• PROBLEM DETAILS
For the word "cake", count the lines in the records below that include it and give only that number.

(Before-and-after object lists)

┌────────

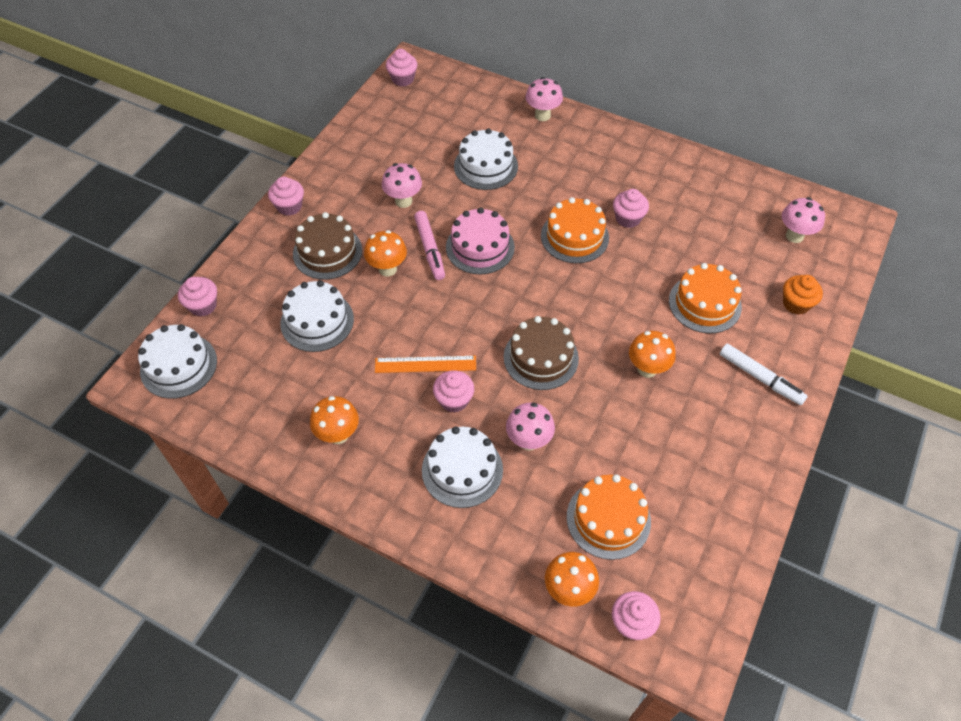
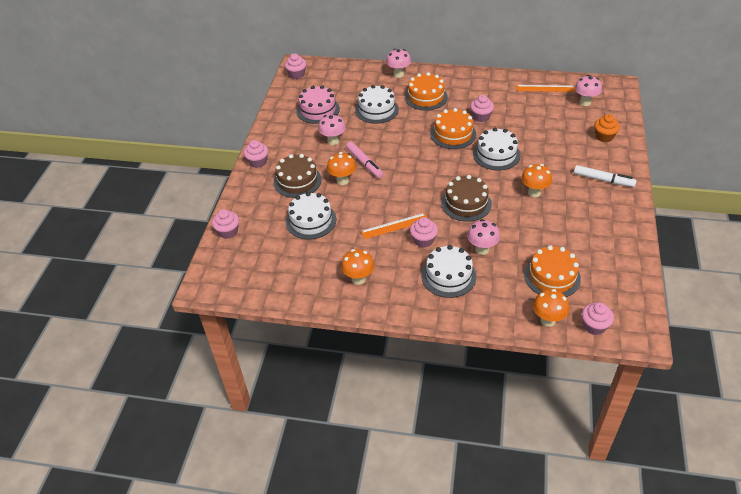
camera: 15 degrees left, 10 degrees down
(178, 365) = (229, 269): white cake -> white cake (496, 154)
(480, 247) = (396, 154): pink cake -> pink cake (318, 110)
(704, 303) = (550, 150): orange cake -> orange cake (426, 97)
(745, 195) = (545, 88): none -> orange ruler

└────────

• EXERCISE OUTPUT
3